§ PROVIDED MATERIAL:
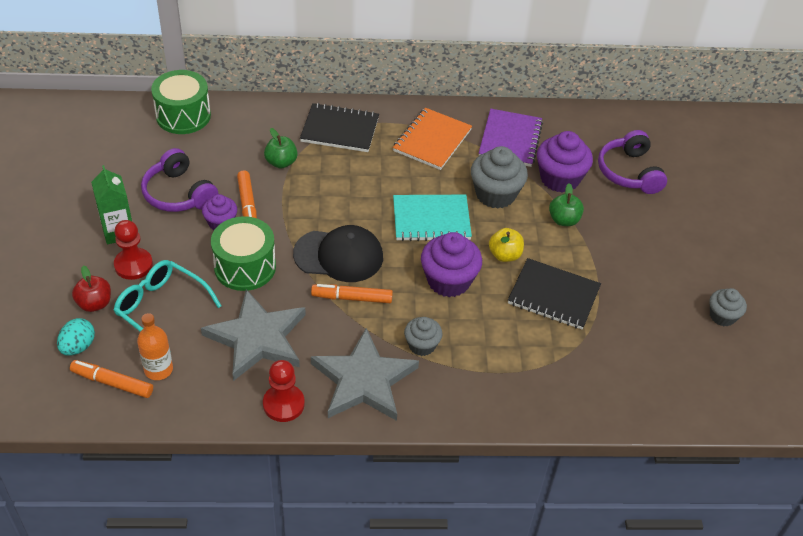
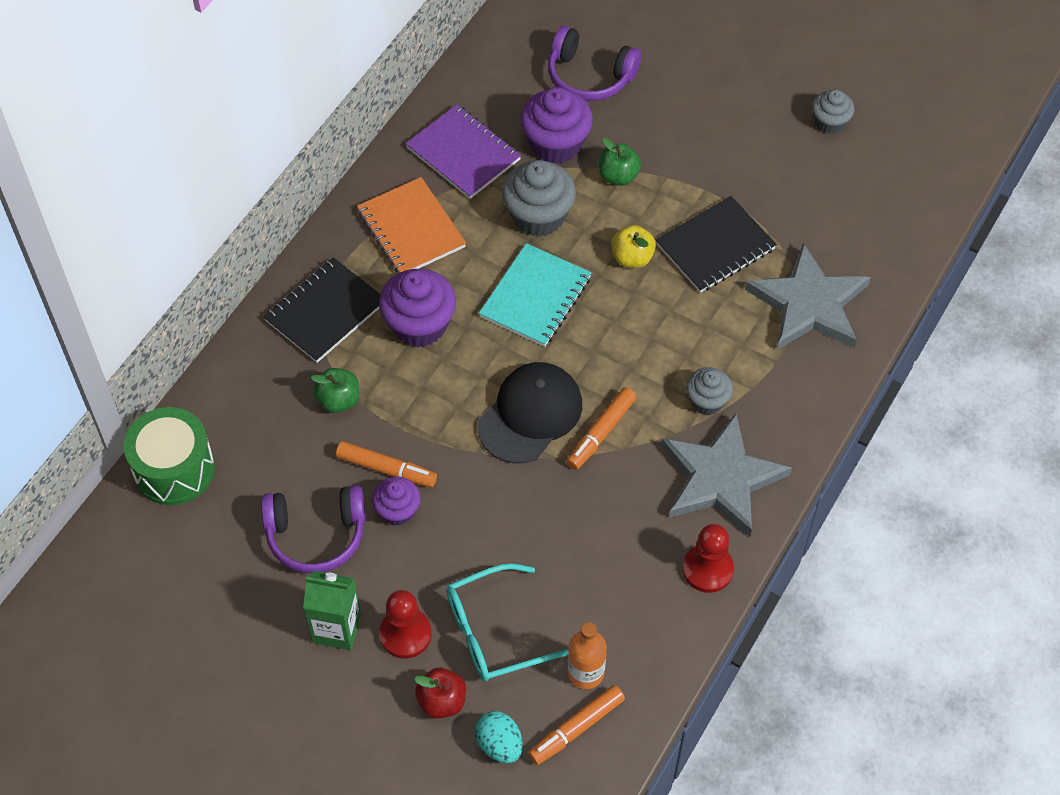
camera: 55 degrees left, 10 degrees up
(245, 267) = (486, 517): green drum -> none
(257, 338) = (601, 552): grey star -> grey star (809, 304)
(448, 281) = (635, 329): purple cupcake -> purple cupcake (419, 325)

§ WHAT IS NEEDED:
At the line with "(257, 338) = (601, 552): grey", begin reproducing the material above exactly, and continue through its last line.

§ SOLUTION TO THIS TASK:
(257, 338) = (601, 552): grey star -> grey star (809, 304)
(448, 281) = (635, 329): purple cupcake -> purple cupcake (419, 325)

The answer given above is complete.